### DATA TO PROCESS

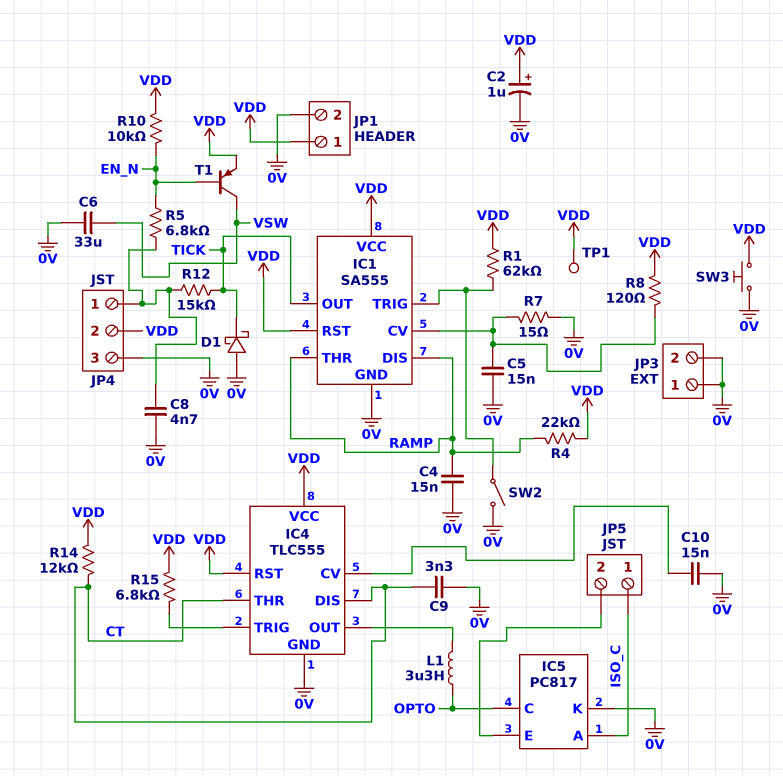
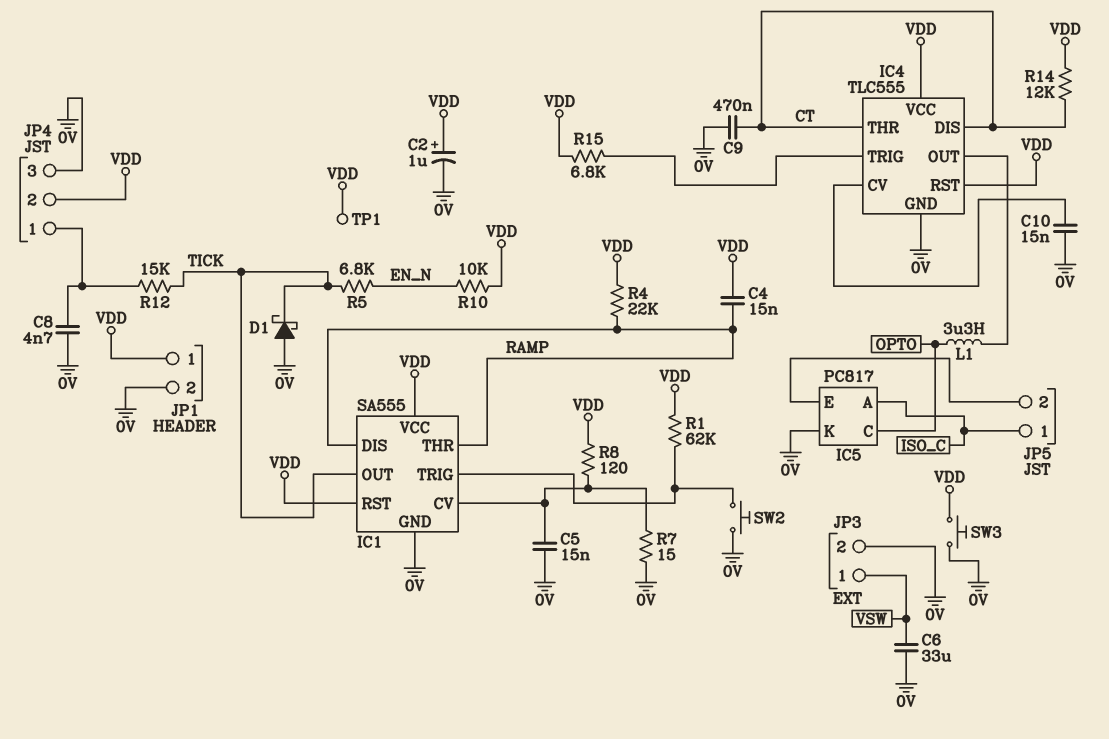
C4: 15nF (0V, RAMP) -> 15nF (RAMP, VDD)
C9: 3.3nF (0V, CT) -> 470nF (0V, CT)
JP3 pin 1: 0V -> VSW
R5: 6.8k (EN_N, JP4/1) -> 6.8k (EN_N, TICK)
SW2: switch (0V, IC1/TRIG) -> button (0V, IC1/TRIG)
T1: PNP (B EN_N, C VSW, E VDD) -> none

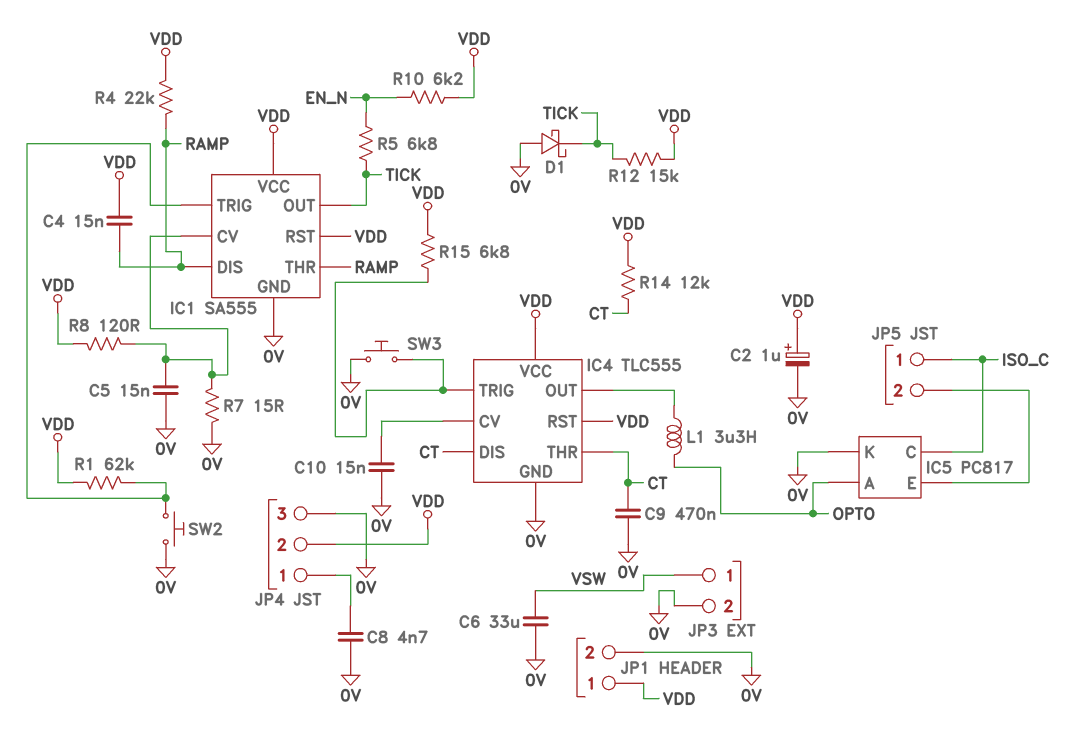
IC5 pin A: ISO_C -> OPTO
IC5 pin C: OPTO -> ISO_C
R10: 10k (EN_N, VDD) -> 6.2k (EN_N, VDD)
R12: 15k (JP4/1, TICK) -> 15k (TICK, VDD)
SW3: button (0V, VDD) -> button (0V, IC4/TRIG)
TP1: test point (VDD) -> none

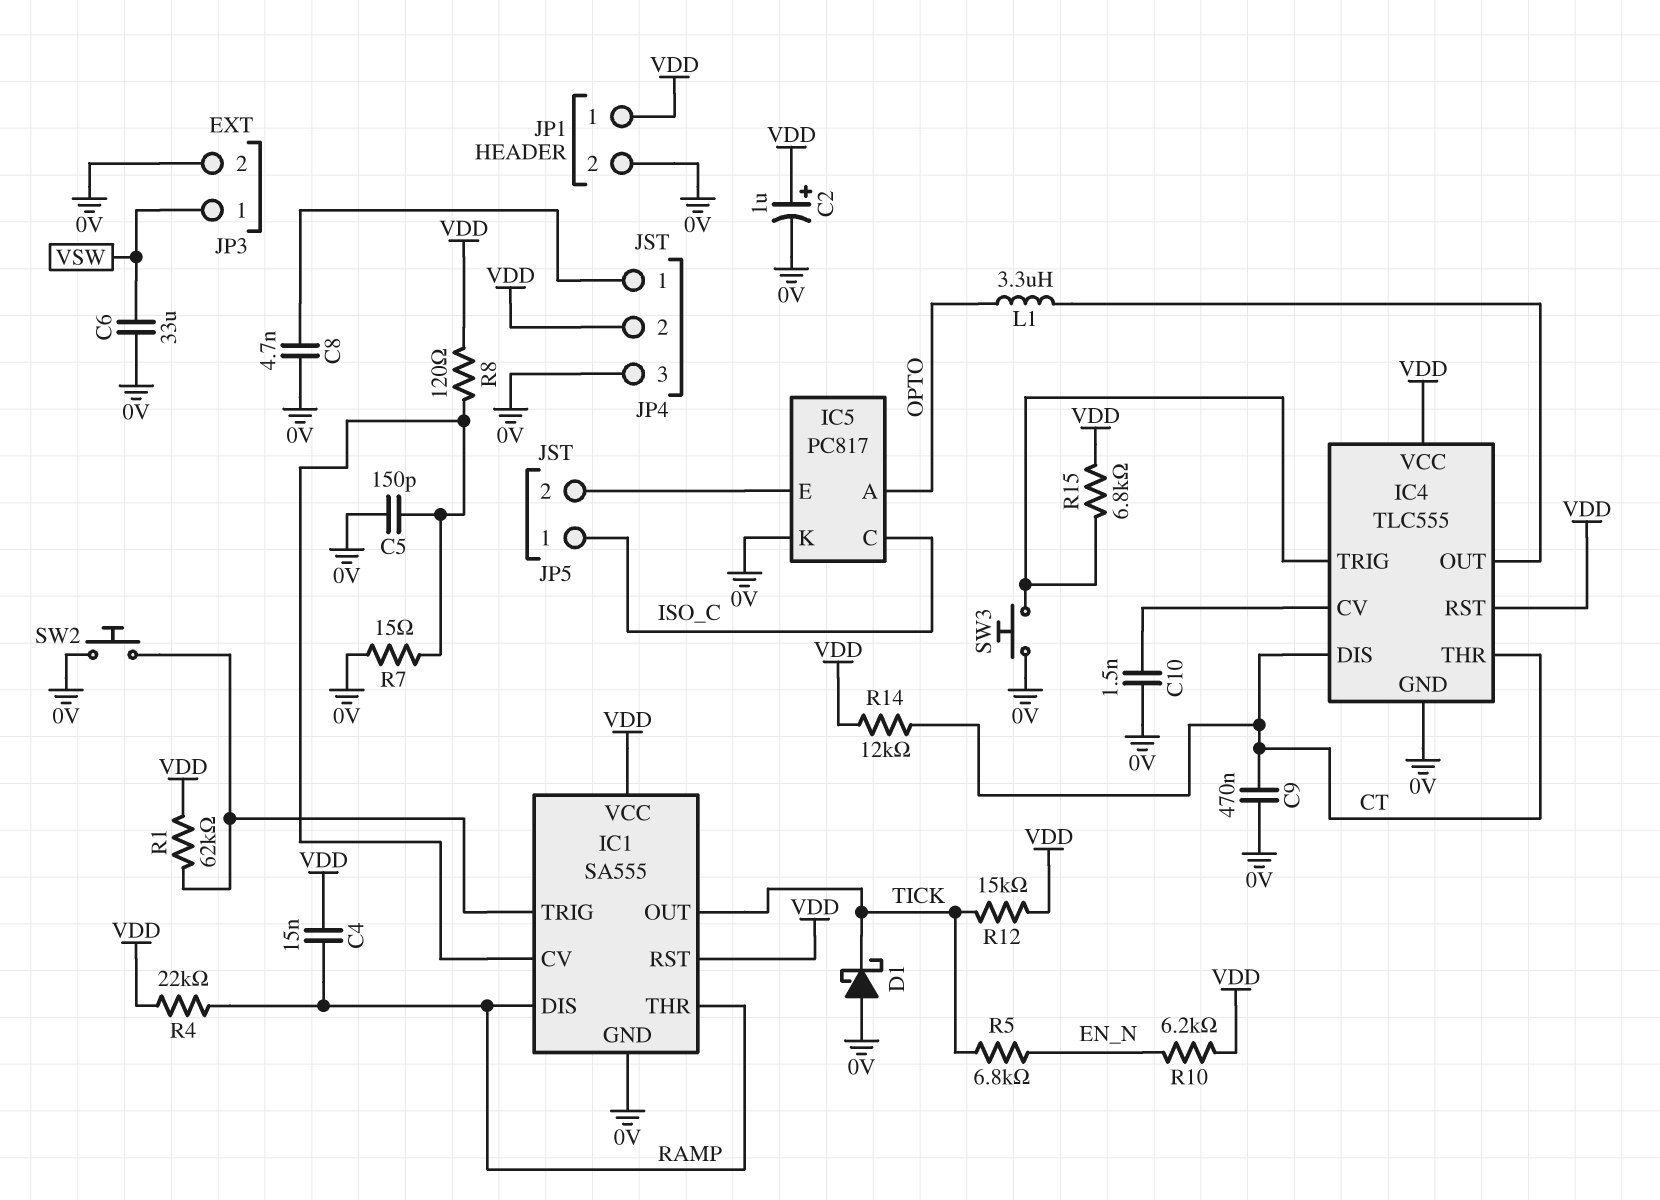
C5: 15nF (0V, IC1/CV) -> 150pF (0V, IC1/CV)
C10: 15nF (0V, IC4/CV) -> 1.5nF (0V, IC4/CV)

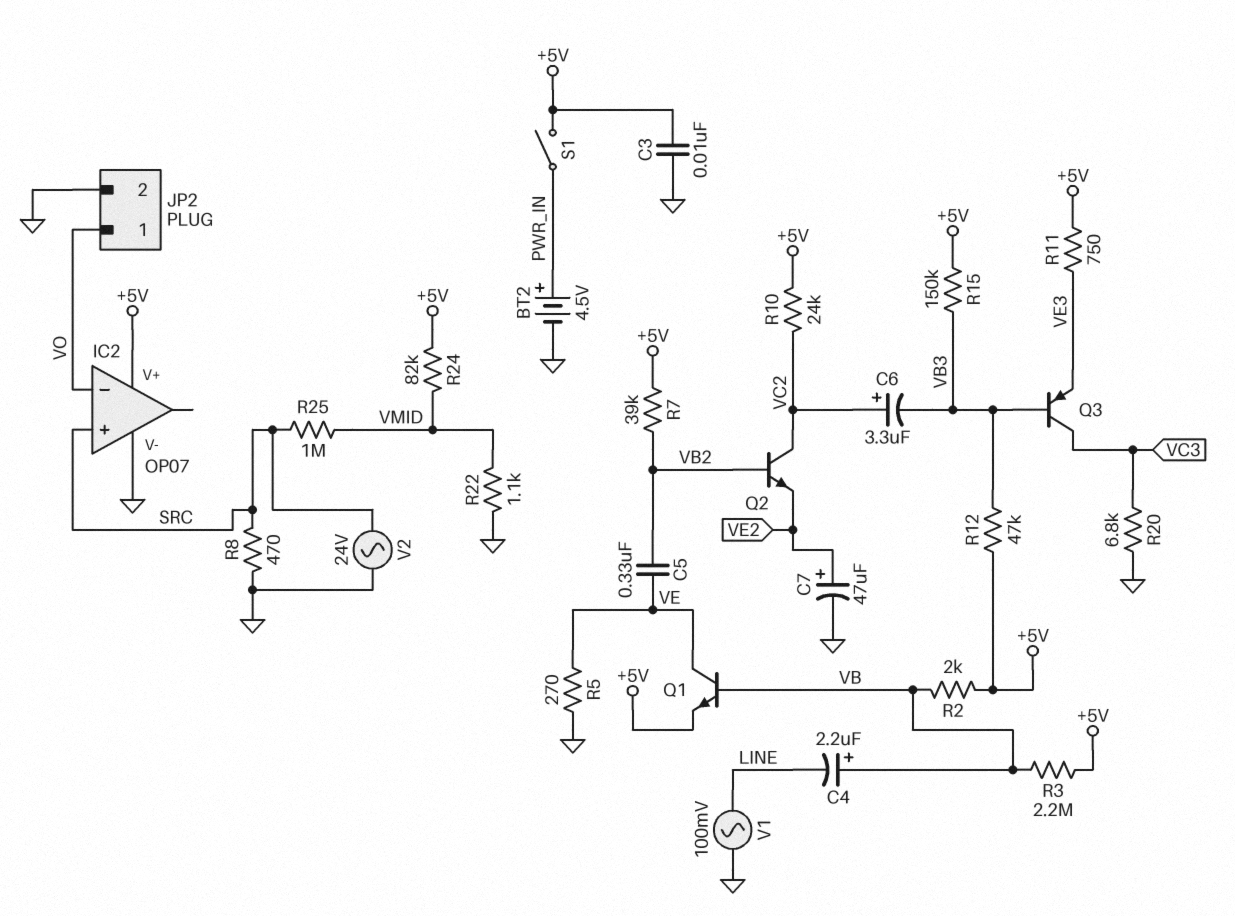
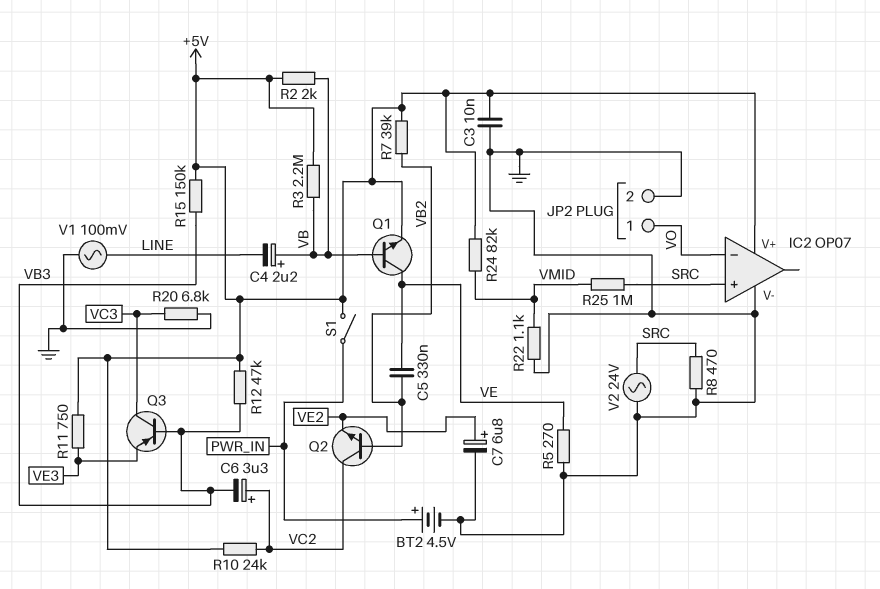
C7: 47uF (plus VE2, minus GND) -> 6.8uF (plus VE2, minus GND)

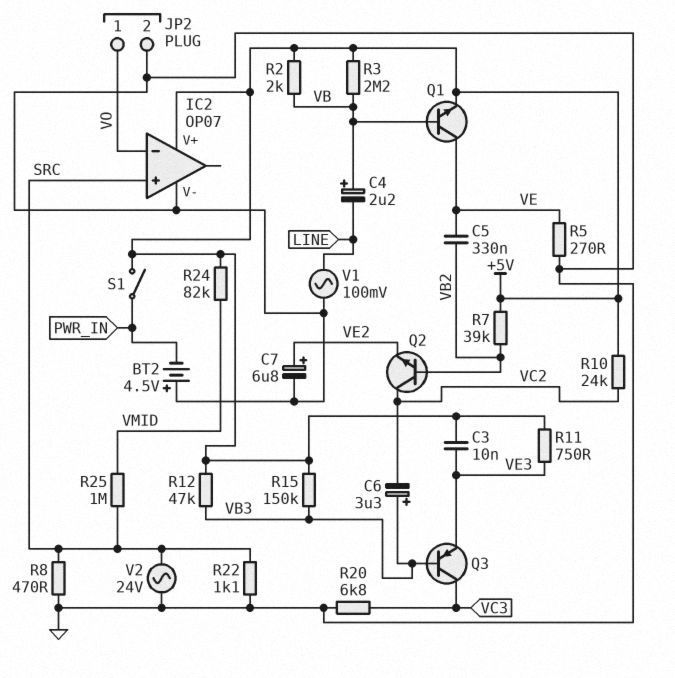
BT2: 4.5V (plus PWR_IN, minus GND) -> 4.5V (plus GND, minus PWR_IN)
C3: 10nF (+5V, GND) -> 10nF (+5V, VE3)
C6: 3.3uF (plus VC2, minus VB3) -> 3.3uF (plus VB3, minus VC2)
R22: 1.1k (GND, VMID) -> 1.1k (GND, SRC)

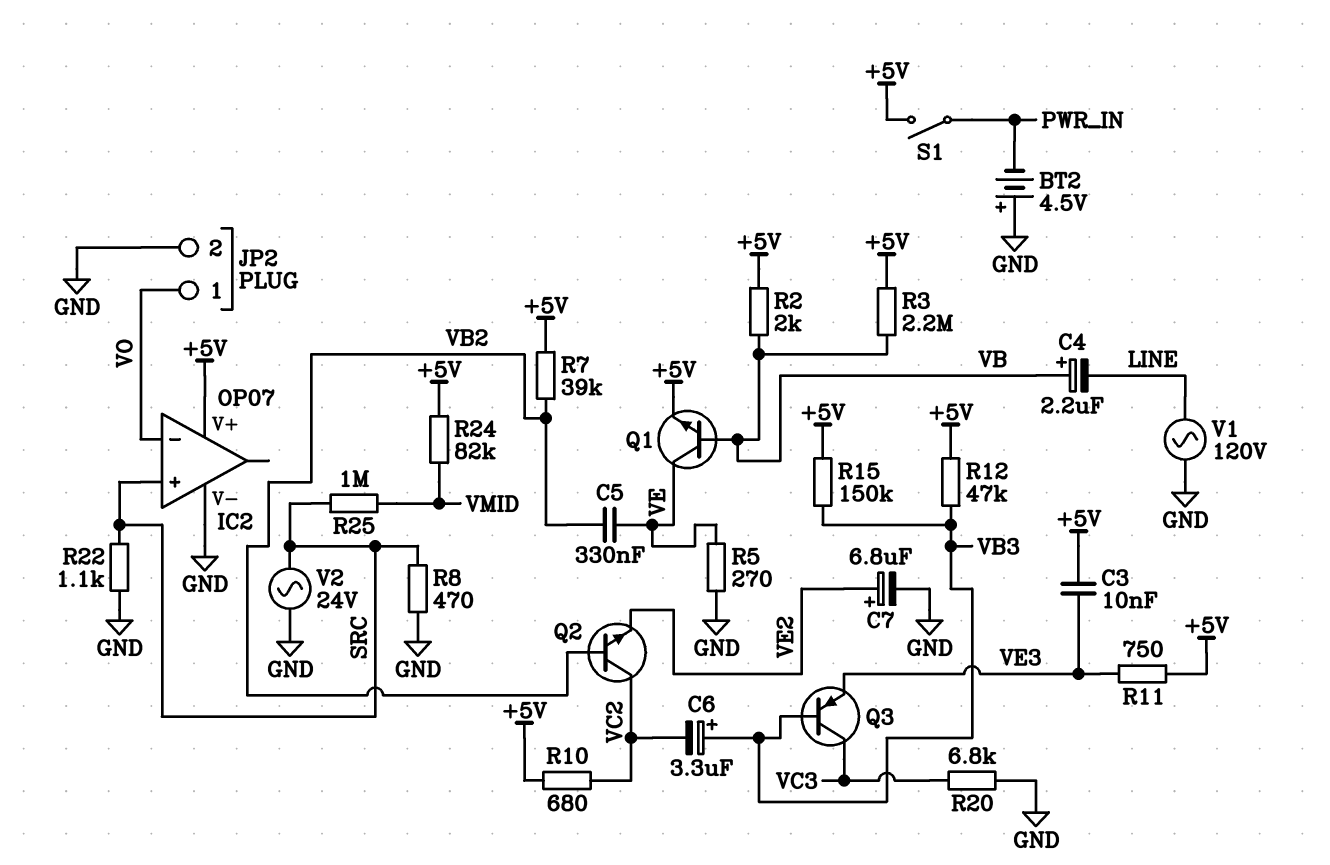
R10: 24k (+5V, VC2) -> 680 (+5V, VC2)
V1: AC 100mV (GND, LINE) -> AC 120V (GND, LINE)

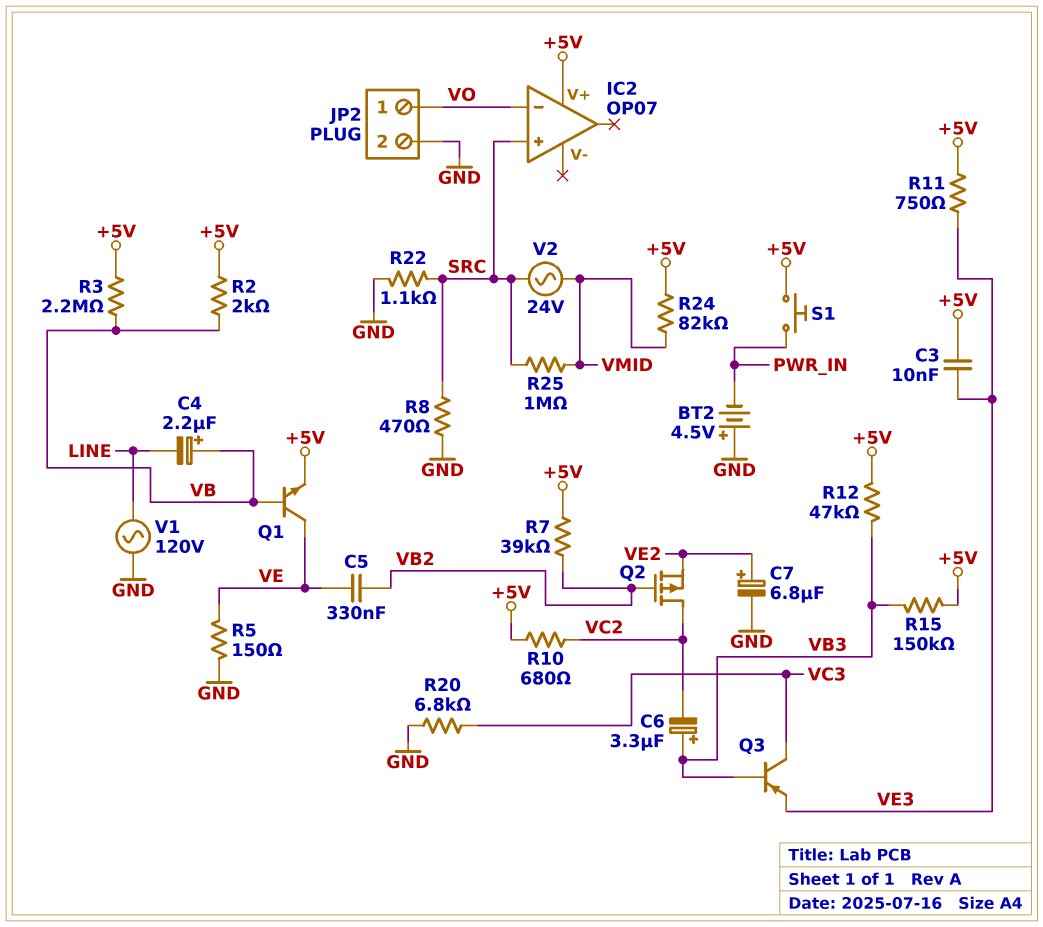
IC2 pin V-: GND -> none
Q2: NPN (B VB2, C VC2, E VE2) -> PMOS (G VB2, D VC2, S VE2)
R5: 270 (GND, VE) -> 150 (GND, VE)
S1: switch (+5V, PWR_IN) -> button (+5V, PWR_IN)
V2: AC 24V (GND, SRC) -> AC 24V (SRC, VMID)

### WORK REQUEST
Would you show each line of the listing above that has the string "minus"?

### RESPONSE AREA
C7: 47uF (plus VE2, minus GND) -> 6.8uF (plus VE2, minus GND)
BT2: 4.5V (plus PWR_IN, minus GND) -> 4.5V (plus GND, minus PWR_IN)
C6: 3.3uF (plus VC2, minus VB3) -> 3.3uF (plus VB3, minus VC2)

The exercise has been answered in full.